→ Work item
Give back every record below in full and exactly, but without a single image.

Geospatial object listing tasks

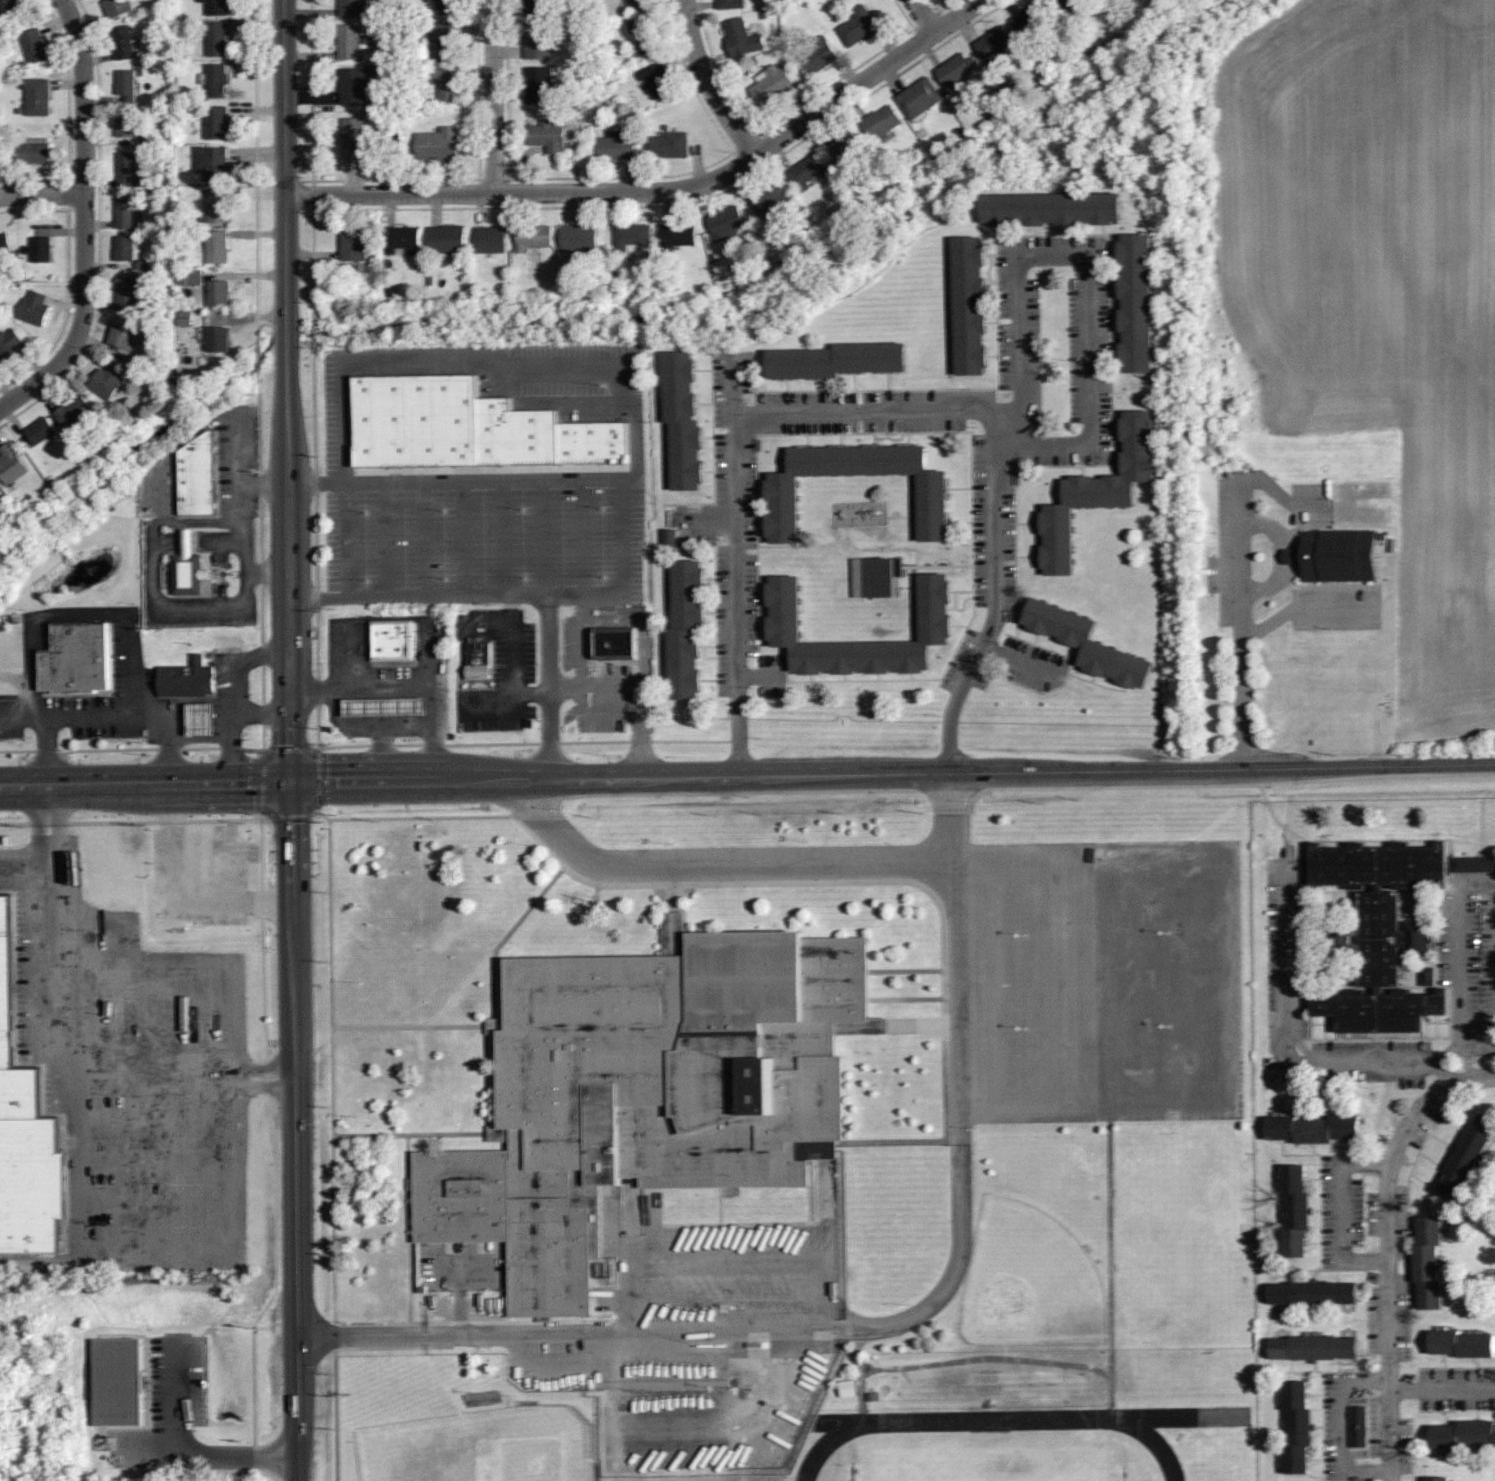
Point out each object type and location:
building: (640, 3)
building: (730, 4)
building: (446, 6)
building: (536, 6)
building: (1065, 6)
building: (216, 7)
building: (351, 7)
building: (116, 8)
road: (924, 15)
road: (957, 15)
building: (1030, 18)
building: (4, 19)
building: (856, 25)
building: (644, 33)
building: (740, 37)
building: (537, 38)
building: (217, 39)
building: (443, 40)
building: (350, 41)
building: (122, 43)
building: (992, 43)
building: (34, 47)
building: (818, 55)
building: (953, 70)
building: (656, 78)
building: (215, 80)
road: (708, 81)
building: (447, 83)
building: (770, 83)
building: (126, 84)
building: (540, 84)
building: (353, 85)
road: (493, 96)
building: (37, 97)
building: (918, 98)
building: (880, 120)
building: (216, 123)
building: (125, 124)
building: (548, 135)
building: (144, 138)
building: (353, 138)
building: (437, 143)
building: (616, 144)
building: (665, 146)
building: (844, 146)
building: (33, 153)
building: (213, 163)
building: (805, 170)
building: (130, 171)
road: (83, 172)
road: (633, 191)
road: (41, 193)
building: (768, 197)
building: (218, 206)
building: (1051, 208)
building: (128, 213)
building: (27, 216)
building: (725, 222)
building: (677, 234)
building: (632, 235)
building: (532, 236)
building: (400, 237)
building: (490, 238)
building: (579, 238)
building: (446, 239)
building: (352, 242)
building: (5, 247)
building: (218, 247)
building: (125, 249)
building: (42, 250)
building: (145, 264)
building: (24, 274)
building: (192, 278)
crop: (1380, 289)
building: (129, 294)
building: (219, 294)
building: (1134, 301)
building: (969, 304)
road: (1018, 305)
building: (35, 309)
building: (164, 314)
building: (189, 318)
building: (130, 335)
building: (220, 340)
building: (10, 346)
building: (835, 359)
road: (485, 368)
road: (38, 379)
building: (108, 382)
road: (1089, 386)
road: (871, 404)
building: (76, 412)
building: (683, 419)
road: (1007, 424)
building: (468, 426)
building: (41, 431)
road: (171, 452)
building: (14, 464)
road: (237, 473)
building: (201, 477)
road: (581, 479)
building: (54, 480)
building: (781, 490)
building: (1097, 490)
road: (238, 500)
road: (353, 509)
road: (196, 523)
road: (699, 523)
road: (154, 532)
building: (671, 539)
road: (187, 540)
road: (216, 540)
building: (1337, 555)
road: (155, 560)
road: (736, 562)
road: (247, 563)
building: (188, 570)
road: (1241, 574)
building: (884, 577)
road: (509, 592)
road: (1304, 606)
road: (216, 607)
road: (995, 610)
road: (402, 618)
building: (783, 625)
building: (685, 629)
building: (391, 639)
road: (132, 640)
building: (614, 642)
building: (1086, 642)
building: (78, 659)
building: (478, 659)
road: (511, 662)
road: (1023, 662)
road: (761, 675)
building: (187, 681)
road: (233, 693)
road: (387, 693)
road: (629, 695)
road: (262, 713)
road: (18, 718)
building: (201, 719)
road: (406, 730)
road: (370, 731)
road: (179, 739)
road: (291, 740)
road: (893, 773)
road: (145, 785)
road: (953, 816)
road: (569, 840)
road: (797, 859)
building: (1475, 864)
road: (21, 871)
building: (1378, 933)
road: (1460, 947)
road: (179, 961)
building: (1430, 976)
road: (1080, 977)
road: (1287, 1028)
road: (1478, 1047)
road: (1449, 1052)
road: (1446, 1071)
road: (152, 1077)
road: (1474, 1077)
building: (649, 1092)
building: (1313, 1128)
building: (25, 1131)
building: (1467, 1154)
road: (76, 1199)
building: (1295, 1209)
road: (1343, 1209)
building: (1428, 1261)
road: (1390, 1269)
building: (1313, 1292)
road: (844, 1323)
building: (1462, 1342)
building: (1314, 1347)
road: (1356, 1380)
building: (118, 1381)
building: (851, 1389)
building: (875, 1397)
building: (1297, 1426)
building: (1361, 1427)
track: (1007, 1428)
building: (1463, 1433)
road: (191, 1449)
park: (992, 1463)
building: (1437, 1478)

→ Result of the task
Point out each object type and location:
building: (640, 3)
building: (730, 4)
building: (446, 6)
building: (536, 6)
building: (1065, 6)
building: (216, 7)
building: (351, 7)
building: (116, 8)
road: (924, 15)
road: (957, 15)
building: (1030, 18)
building: (4, 19)
building: (856, 25)
building: (644, 33)
building: (740, 37)
building: (537, 38)
building: (217, 39)
building: (443, 40)
building: (350, 41)
building: (122, 43)
building: (992, 43)
building: (34, 47)
building: (818, 55)
building: (953, 70)
building: (656, 78)
building: (215, 80)
road: (708, 81)
building: (447, 83)
building: (770, 83)
building: (126, 84)
building: (540, 84)
building: (353, 85)
road: (493, 96)
building: (37, 97)
building: (918, 98)
building: (880, 120)
building: (216, 123)
building: (125, 124)
building: (548, 135)
building: (144, 138)
building: (353, 138)
building: (437, 143)
building: (616, 144)
building: (665, 146)
building: (844, 146)
building: (33, 153)
building: (213, 163)
building: (805, 170)
building: (130, 171)
road: (83, 172)
road: (633, 191)
road: (41, 193)
building: (768, 197)
building: (218, 206)
building: (1051, 208)
building: (128, 213)
building: (27, 216)
building: (725, 222)
building: (677, 234)
building: (632, 235)
building: (532, 236)
building: (400, 237)
building: (490, 238)
building: (579, 238)
building: (446, 239)
building: (352, 242)
building: (5, 247)
building: (218, 247)
building: (125, 249)
building: (42, 250)
building: (145, 264)
building: (24, 274)
building: (192, 278)
crop: (1380, 289)
building: (129, 294)
building: (219, 294)
building: (1134, 301)
building: (969, 304)
road: (1018, 305)
building: (35, 309)
building: (164, 314)
building: (189, 318)
building: (130, 335)
building: (220, 340)
building: (10, 346)
building: (835, 359)
road: (485, 368)
road: (38, 379)
building: (108, 382)
road: (1089, 386)
road: (871, 404)
building: (76, 412)
building: (683, 419)
road: (1007, 424)
building: (468, 426)
building: (41, 431)
road: (171, 452)
building: (14, 464)
road: (237, 473)
building: (201, 477)
road: (581, 479)
building: (54, 480)
building: (781, 490)
building: (1097, 490)
road: (238, 500)
road: (353, 509)
road: (196, 523)
road: (699, 523)
road: (154, 532)
building: (671, 539)
road: (187, 540)
road: (216, 540)
building: (1337, 555)
road: (155, 560)
road: (736, 562)
road: (247, 563)
building: (188, 570)
road: (1241, 574)
building: (884, 577)
road: (509, 592)
road: (1304, 606)
road: (216, 607)
road: (995, 610)
road: (402, 618)
building: (783, 625)
building: (685, 629)
building: (391, 639)
road: (132, 640)
building: (614, 642)
building: (1086, 642)
building: (78, 659)
building: (478, 659)
road: (511, 662)
road: (1023, 662)
road: (761, 675)
building: (187, 681)
road: (233, 693)
road: (387, 693)
road: (629, 695)
road: (262, 713)
road: (18, 718)
building: (201, 719)
road: (406, 730)
road: (370, 731)
road: (179, 739)
road: (291, 740)
road: (893, 773)
road: (145, 785)
road: (953, 816)
road: (569, 840)
road: (797, 859)
building: (1475, 864)
road: (21, 871)
building: (1378, 933)
road: (1460, 947)
road: (179, 961)
building: (1430, 976)
road: (1080, 977)
road: (1287, 1028)
road: (1478, 1047)
road: (1449, 1052)
road: (1446, 1071)
road: (152, 1077)
road: (1474, 1077)
building: (649, 1092)
building: (1313, 1128)
building: (25, 1131)
building: (1467, 1154)
road: (76, 1199)
building: (1295, 1209)
road: (1343, 1209)
building: (1428, 1261)
road: (1390, 1269)
building: (1313, 1292)
road: (844, 1323)
building: (1462, 1342)
building: (1314, 1347)
road: (1356, 1380)
building: (118, 1381)
building: (851, 1389)
building: (875, 1397)
building: (1297, 1426)
building: (1361, 1427)
track: (1007, 1428)
building: (1463, 1433)
road: (191, 1449)
park: (992, 1463)
building: (1437, 1478)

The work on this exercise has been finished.